(Satellite image grounding data)
----------

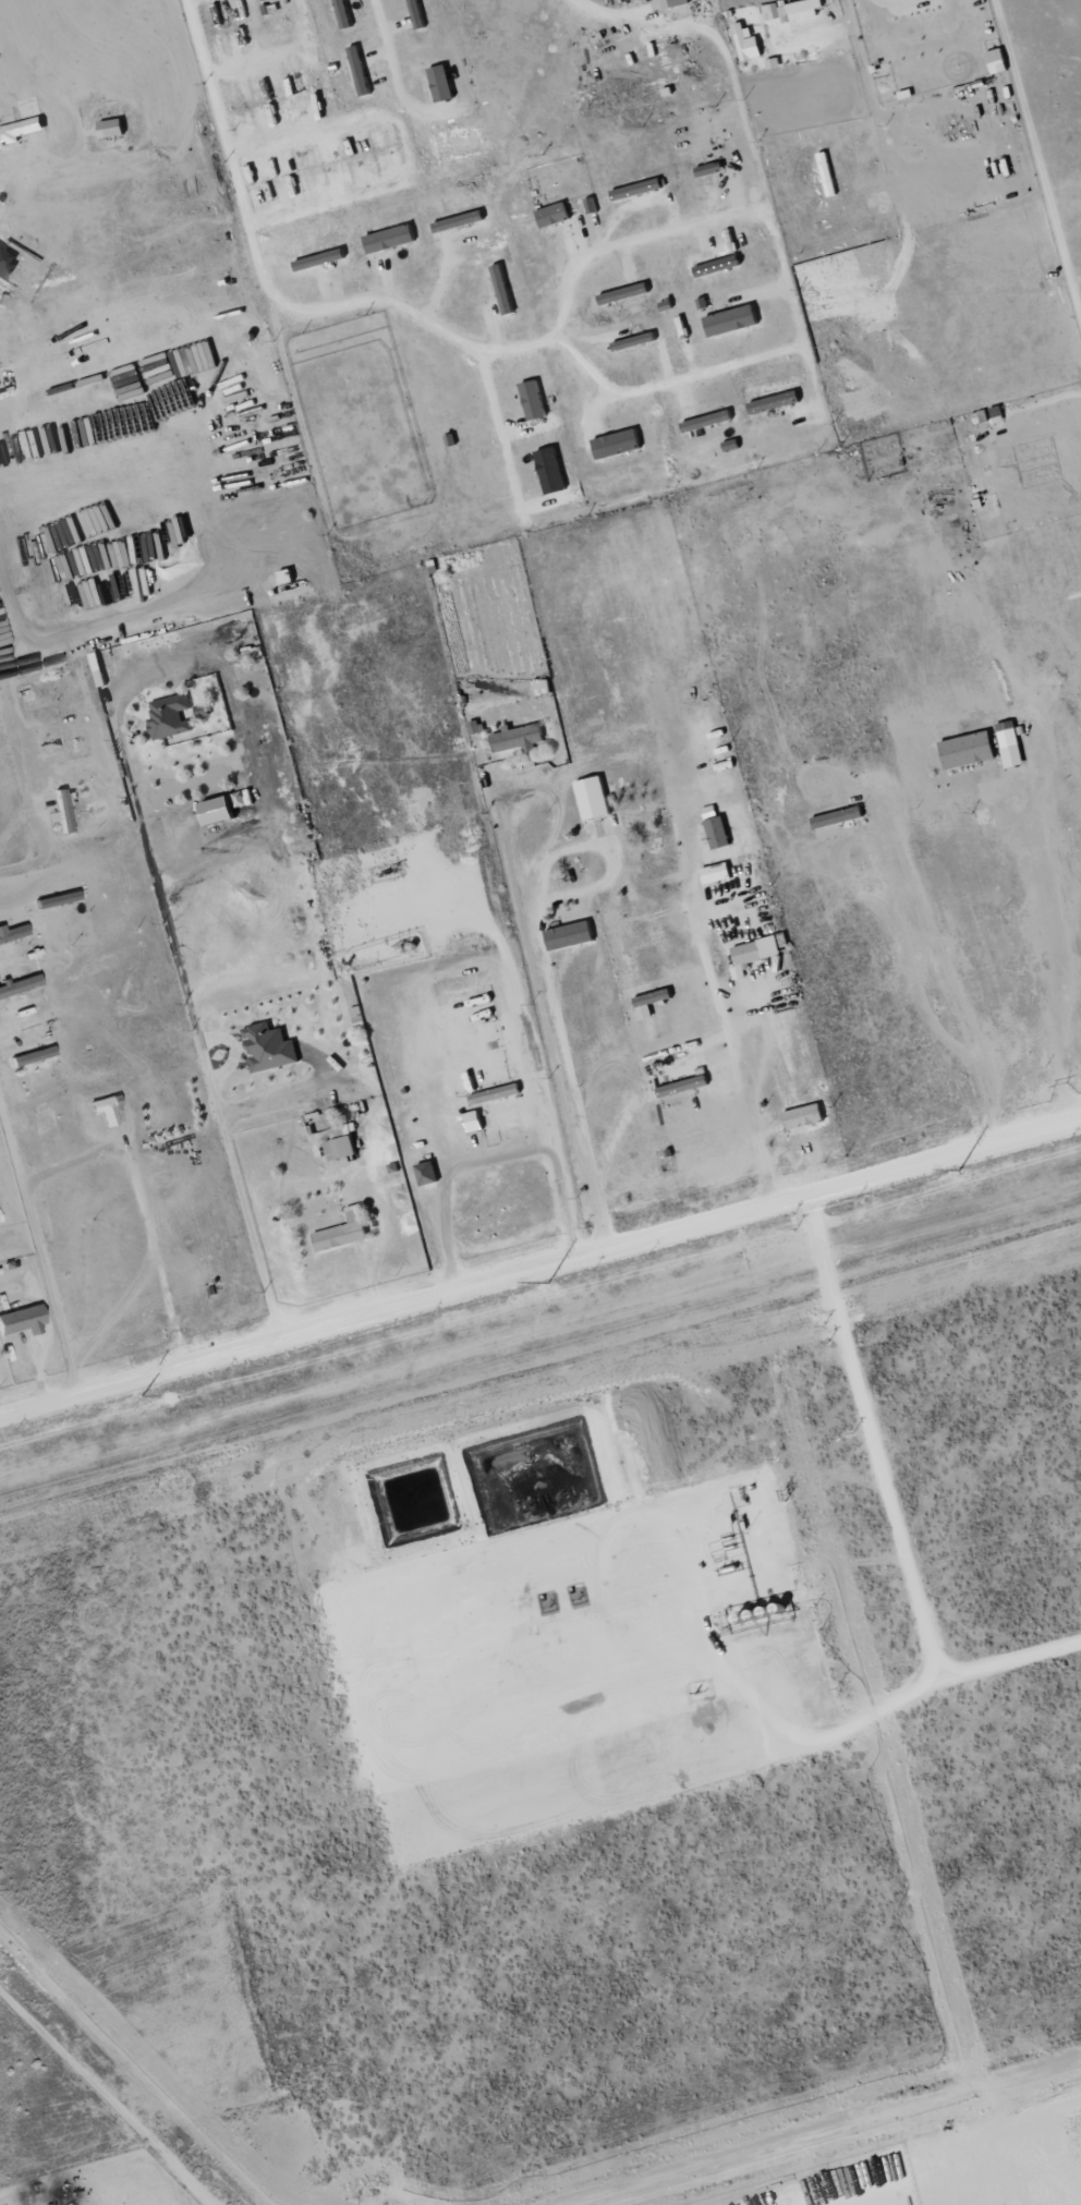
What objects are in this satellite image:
building: (676, 3)
building: (345, 14)
building: (745, 40)
building: (999, 60)
building: (361, 71)
building: (444, 83)
building: (115, 128)
building: (20, 131)
building: (712, 168)
building: (555, 215)
building: (392, 239)
building: (8, 262)
building: (716, 262)
building: (627, 293)
building: (734, 320)
building: (535, 400)
building: (777, 402)
building: (709, 421)
building: (619, 444)
building: (552, 470)
building: (288, 576)
building: (544, 686)
building: (204, 710)
building: (169, 715)
building: (477, 726)
building: (520, 737)
building: (1011, 743)
building: (970, 750)
building: (595, 797)
building: (225, 808)
building: (64, 810)
building: (840, 817)
building: (720, 832)
building: (719, 873)
road: (540, 916)
road: (489, 918)
building: (13, 931)
building: (571, 935)
building: (753, 952)
road: (183, 976)
building: (20, 984)
road: (540, 999)
building: (271, 1047)
road: (476, 1054)
road: (733, 1056)
building: (686, 1086)
building: (497, 1094)
building: (106, 1109)
building: (806, 1116)
road: (379, 1119)
building: (477, 1122)
building: (343, 1143)
road: (500, 1153)
power tower: (948, 1172)
building: (430, 1173)
building: (345, 1231)
road: (540, 1266)
power tower: (539, 1286)
building: (23, 1320)
power tower: (128, 1399)
road: (886, 1504)
road: (105, 2097)

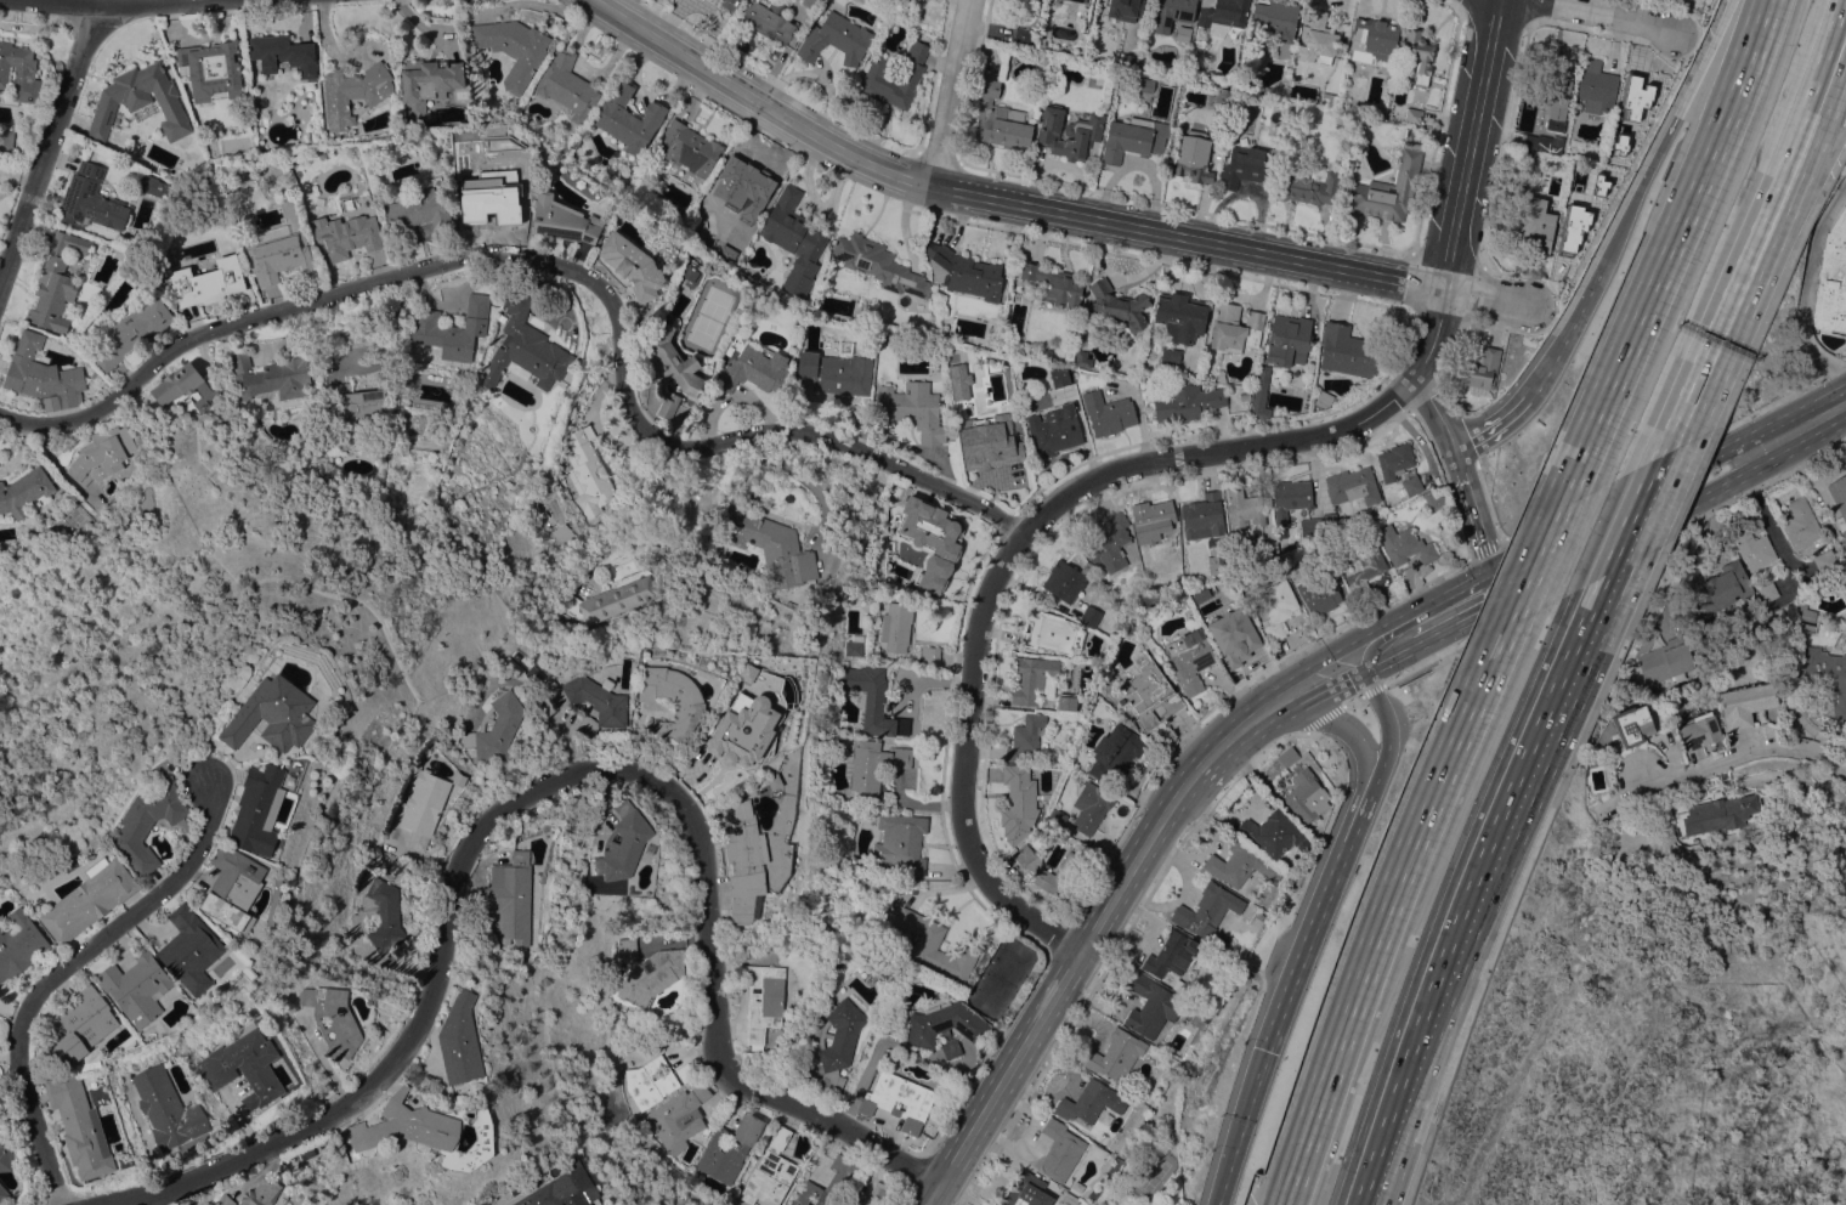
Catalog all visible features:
road: (119, 0)
building: (1081, 0)
building: (729, 3)
building: (1127, 9)
building: (1222, 12)
building: (1174, 13)
road: (1606, 14)
building: (768, 18)
road: (1833, 18)
building: (1276, 20)
building: (1046, 28)
road: (1836, 28)
building: (1181, 33)
building: (1022, 35)
building: (1319, 35)
building: (836, 39)
building: (1373, 40)
building: (512, 48)
building: (282, 54)
road: (1703, 56)
building: (1417, 58)
building: (1128, 61)
building: (213, 70)
building: (20, 72)
building: (913, 75)
building: (428, 83)
building: (566, 85)
building: (1147, 85)
building: (1596, 86)
road: (946, 91)
building: (354, 92)
building: (1556, 94)
building: (1222, 95)
building: (139, 101)
road: (1802, 103)
building: (1413, 115)
building: (629, 118)
building: (1000, 120)
building: (1069, 132)
building: (1134, 138)
building: (6, 140)
road: (48, 142)
building: (1542, 143)
road: (1811, 146)
building: (690, 148)
building: (1350, 154)
building: (321, 156)
building: (1194, 157)
building: (1247, 166)
building: (155, 186)
building: (1310, 188)
building: (1387, 189)
road: (1459, 189)
road: (1635, 192)
building: (502, 195)
building: (734, 195)
road: (996, 197)
building: (91, 200)
building: (418, 212)
building: (471, 212)
road: (1756, 218)
building: (563, 220)
building: (1532, 231)
building: (345, 236)
building: (794, 240)
building: (199, 256)
building: (280, 257)
building: (879, 264)
building: (633, 265)
road: (560, 267)
building: (689, 272)
building: (964, 272)
building: (1832, 279)
building: (206, 282)
building: (55, 283)
building: (1054, 284)
road: (1806, 288)
road: (1485, 297)
building: (1118, 306)
building: (1181, 316)
building: (502, 317)
building: (1236, 328)
building: (452, 329)
building: (131, 333)
road: (1561, 334)
building: (1288, 341)
building: (525, 348)
building: (1351, 352)
building: (1170, 358)
building: (1082, 359)
building: (673, 361)
building: (1478, 368)
building: (755, 369)
building: (837, 373)
building: (42, 375)
building: (1061, 376)
building: (268, 378)
building: (959, 382)
building: (177, 383)
building: (810, 389)
building: (978, 394)
building: (1261, 394)
building: (1244, 396)
building: (1324, 399)
building: (353, 402)
building: (1187, 402)
building: (668, 406)
building: (914, 409)
road: (1435, 411)
building: (1108, 413)
road: (1492, 426)
road: (1802, 426)
building: (1055, 431)
road: (1740, 450)
building: (992, 451)
building: (101, 455)
building: (1395, 461)
building: (589, 475)
road: (1734, 479)
building: (1412, 485)
building: (1352, 486)
building: (24, 491)
building: (1291, 497)
building: (1434, 499)
building: (1839, 500)
road: (1473, 508)
building: (1245, 512)
building: (1203, 516)
building: (1155, 521)
building: (1800, 524)
building: (1319, 525)
building: (564, 535)
building: (932, 538)
building: (1109, 543)
building: (1404, 545)
building: (770, 547)
building: (1753, 548)
building: (1269, 550)
road: (1009, 551)
building: (1316, 551)
building: (1217, 561)
building: (1825, 562)
building: (1363, 565)
traffic signals: (1493, 567)
road: (1483, 572)
building: (1064, 582)
building: (1724, 588)
building: (1768, 591)
road: (1440, 593)
building: (1319, 595)
building: (610, 598)
traffic signals: (1505, 598)
road: (1523, 599)
building: (1277, 608)
building: (1805, 614)
building: (1090, 615)
building: (896, 627)
building: (1049, 631)
road: (1439, 633)
building: (1232, 636)
road: (1378, 637)
building: (854, 646)
road: (1330, 651)
building: (930, 655)
building: (515, 656)
building: (1664, 658)
building: (1190, 659)
building: (644, 660)
road: (1389, 660)
building: (534, 674)
traffic signals: (1363, 674)
building: (1825, 675)
building: (1033, 677)
road: (1334, 690)
building: (1150, 694)
building: (871, 700)
building: (673, 701)
building: (589, 702)
building: (1066, 704)
building: (1746, 704)
road: (1283, 707)
building: (277, 714)
building: (1632, 725)
building: (496, 727)
building: (743, 729)
road: (1534, 731)
building: (1700, 731)
building: (1026, 736)
road: (1229, 737)
road: (1385, 748)
road: (1360, 749)
building: (1116, 752)
road: (1742, 754)
building: (1288, 756)
building: (876, 763)
road: (543, 779)
building: (1725, 782)
building: (1696, 790)
building: (1018, 794)
building: (1306, 796)
building: (426, 802)
building: (1091, 807)
building: (263, 808)
road: (1166, 810)
building: (1720, 814)
building: (1058, 816)
building: (1677, 818)
building: (152, 824)
building: (1246, 827)
building: (1279, 834)
building: (188, 837)
building: (901, 840)
building: (624, 843)
building: (1240, 864)
building: (743, 866)
building: (1035, 869)
building: (238, 888)
building: (511, 897)
building: (95, 898)
road: (1108, 901)
building: (1208, 909)
building: (381, 915)
road: (1311, 936)
building: (1222, 943)
building: (22, 945)
building: (934, 945)
building: (196, 948)
building: (626, 949)
building: (1172, 954)
road: (67, 966)
building: (651, 976)
building: (143, 986)
building: (763, 1000)
building: (1152, 1006)
building: (336, 1018)
building: (86, 1025)
building: (946, 1026)
building: (838, 1039)
building: (461, 1040)
traffic signals: (1267, 1050)
building: (1119, 1053)
building: (247, 1064)
building: (685, 1071)
road: (1005, 1077)
building: (649, 1082)
building: (841, 1085)
building: (0, 1090)
building: (899, 1100)
building: (1085, 1101)
building: (171, 1108)
building: (679, 1117)
building: (409, 1125)
building: (85, 1127)
road: (1240, 1127)
building: (730, 1148)
building: (1060, 1150)
building: (7, 1154)
road: (766, 1154)
building: (771, 1172)
building: (829, 1183)
building: (881, 1189)
building: (1023, 1190)
building: (554, 1191)
building: (5, 1192)
building: (265, 1192)
building: (1068, 1199)
building: (228, 1200)
building: (586, 1203)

----------

Of the lines above, copy each one that contains the word "power".

power tower: (948, 1172)
power tower: (539, 1286)
power tower: (128, 1399)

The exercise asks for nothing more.